The answer should reproduce every entry exactly and contain no images.

# TASK MATERIAL:
=-=-=-=-=

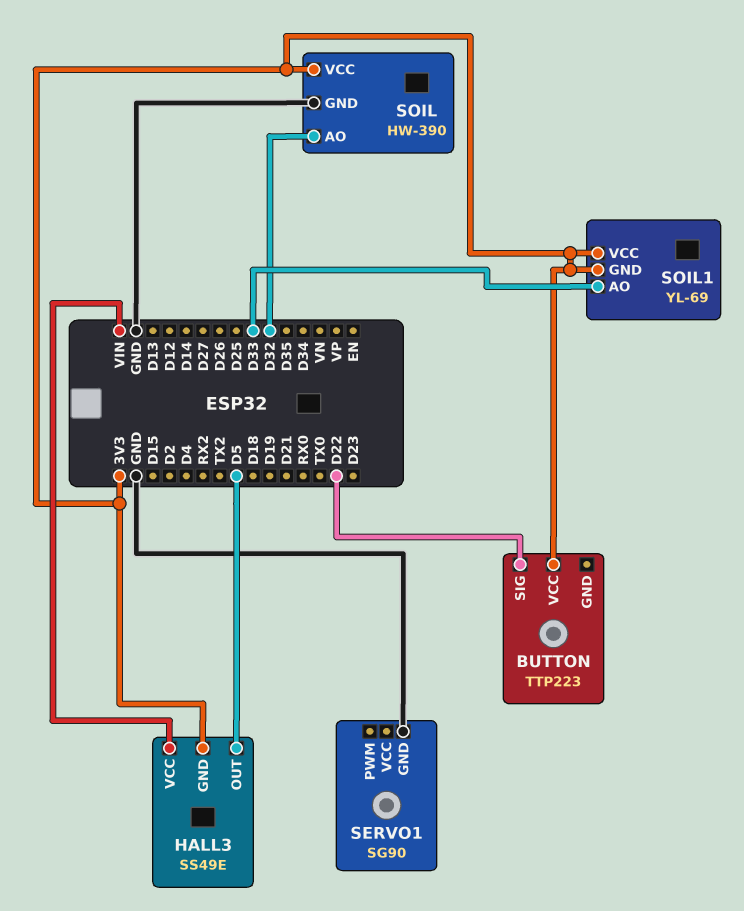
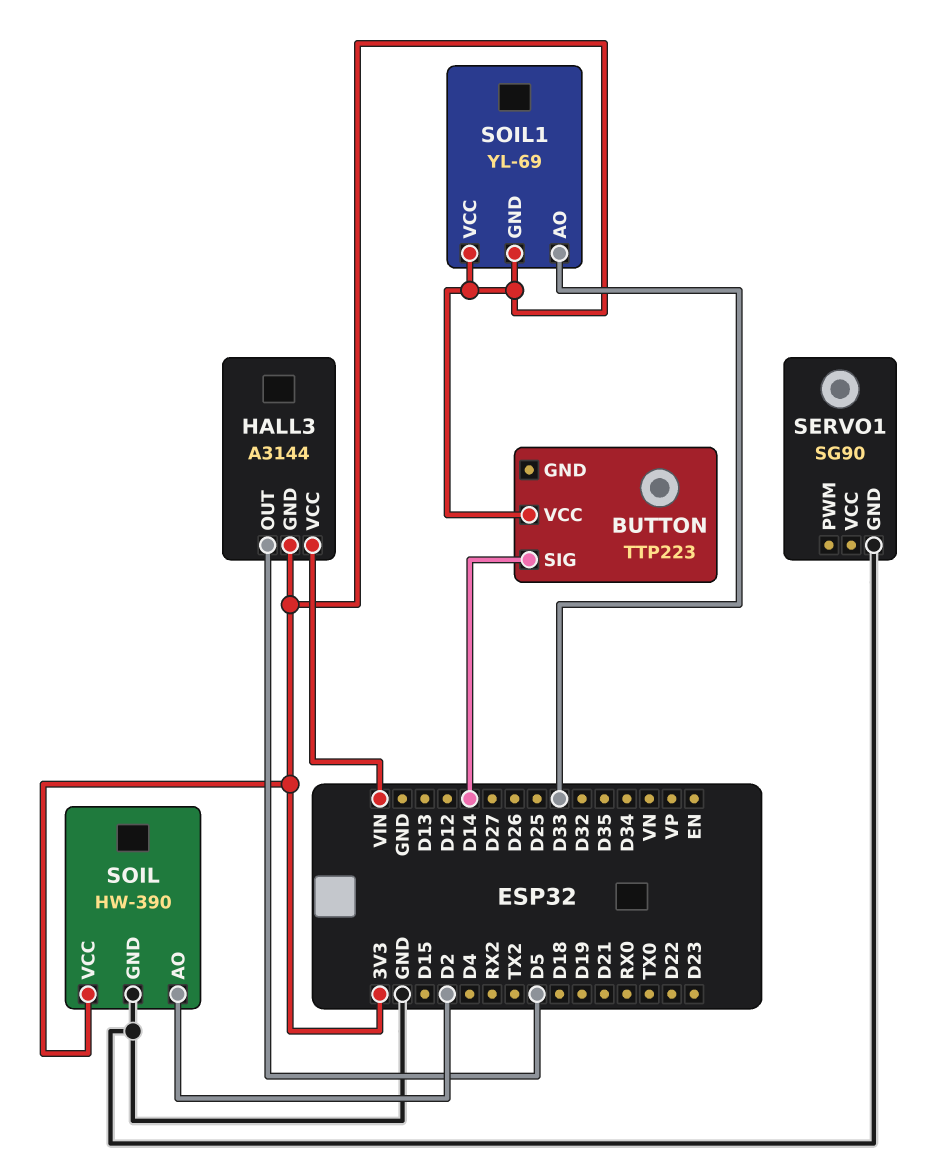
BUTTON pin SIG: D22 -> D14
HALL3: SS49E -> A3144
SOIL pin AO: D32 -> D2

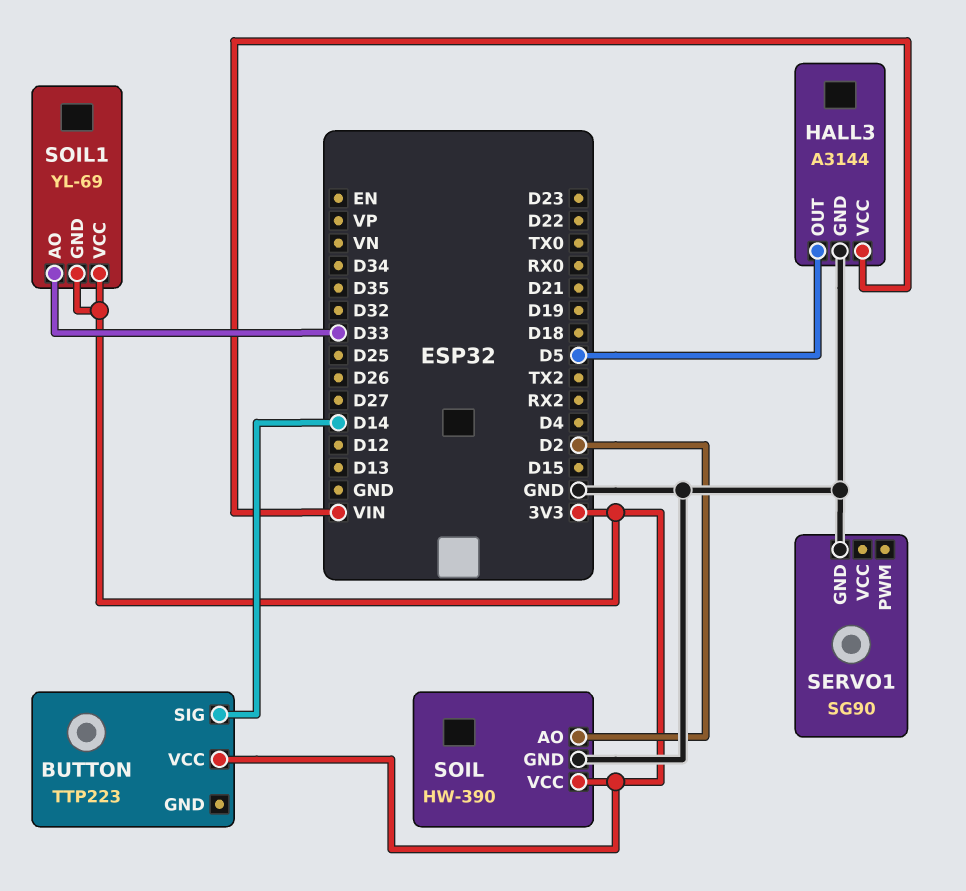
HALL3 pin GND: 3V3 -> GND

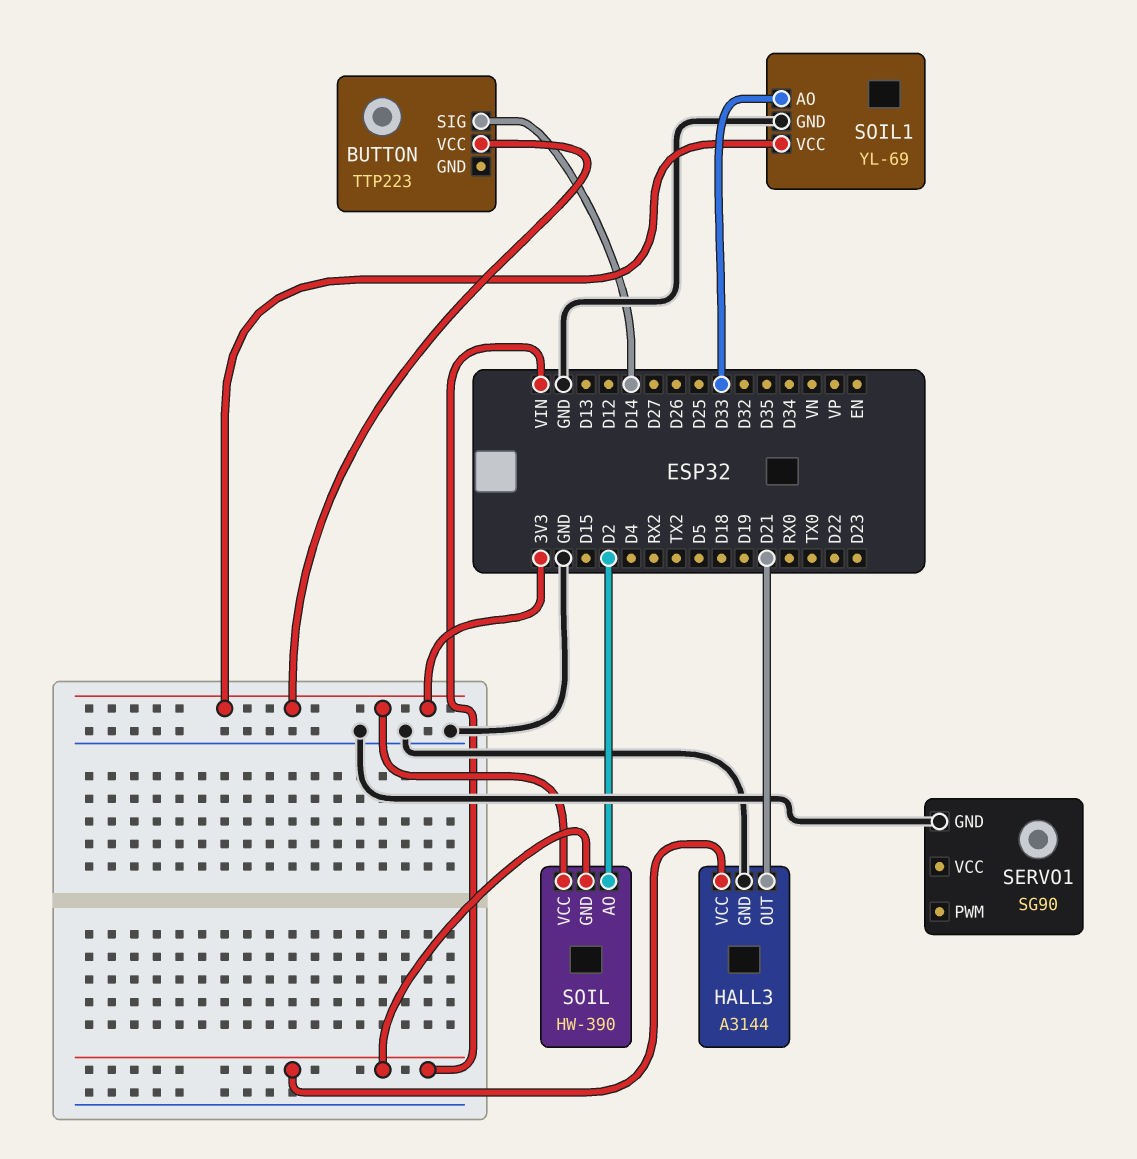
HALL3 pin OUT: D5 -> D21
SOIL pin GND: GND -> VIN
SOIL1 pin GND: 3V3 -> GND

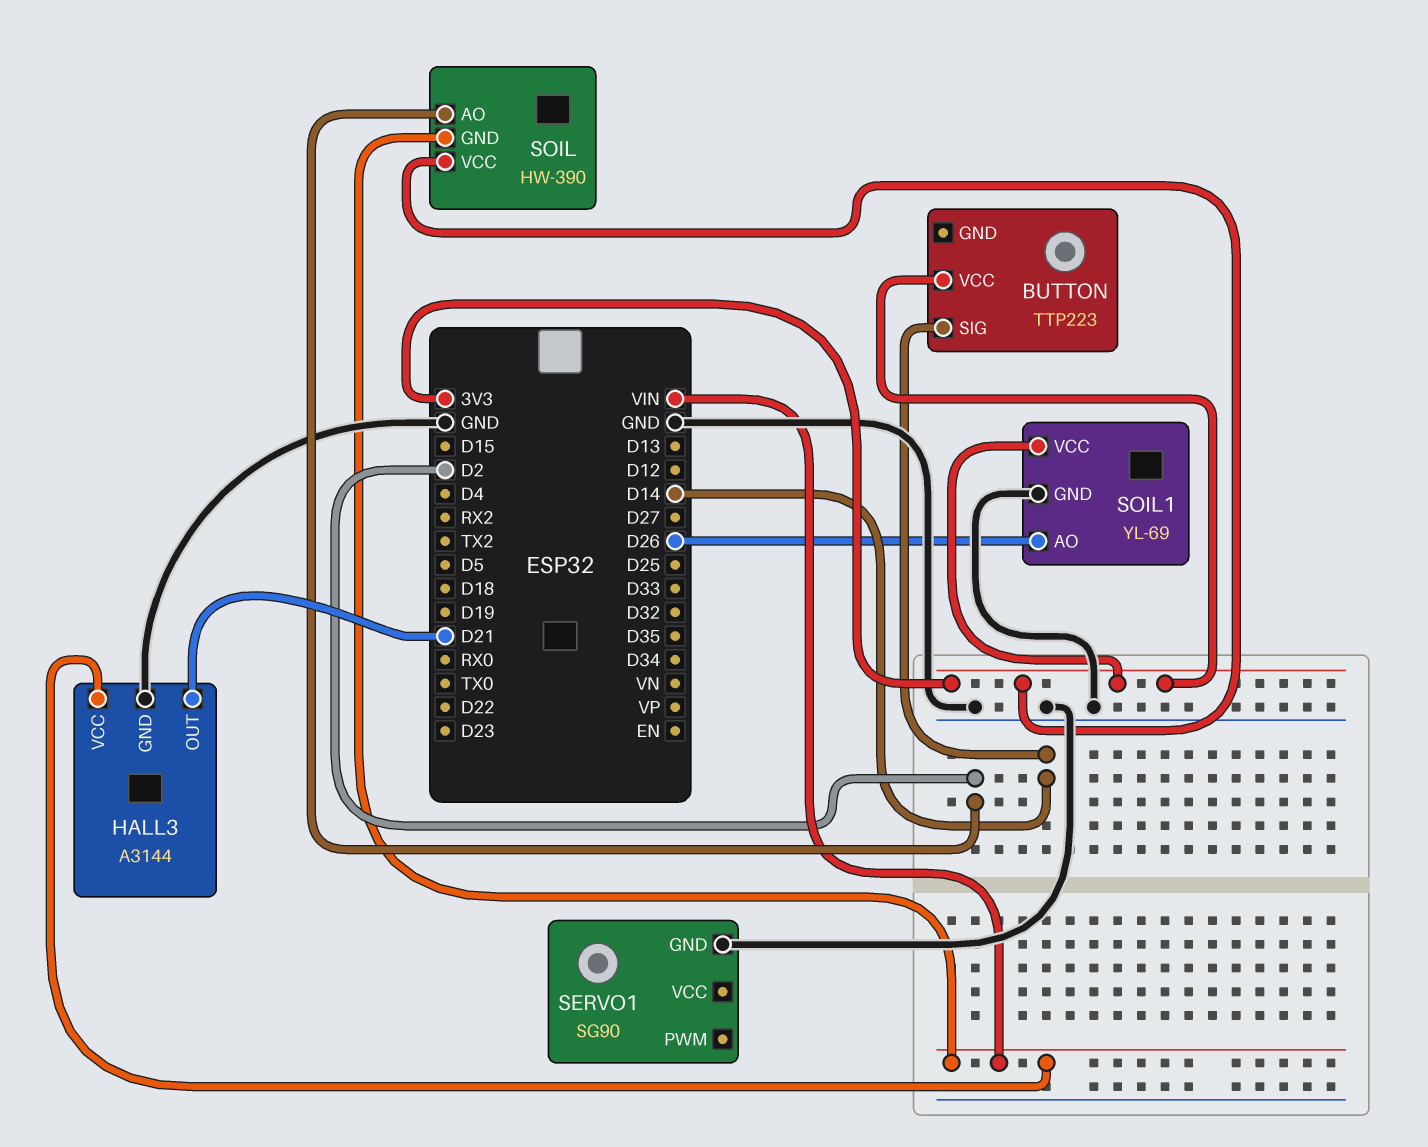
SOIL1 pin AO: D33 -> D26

=-=-=-=-=

# OUTPUT FOR THIS EXERCISE:
BUTTON pin SIG: D22 -> D14
HALL3: SS49E -> A3144
SOIL pin AO: D32 -> D2

HALL3 pin GND: 3V3 -> GND

HALL3 pin OUT: D5 -> D21
SOIL pin GND: GND -> VIN
SOIL1 pin GND: 3V3 -> GND

SOIL1 pin AO: D33 -> D26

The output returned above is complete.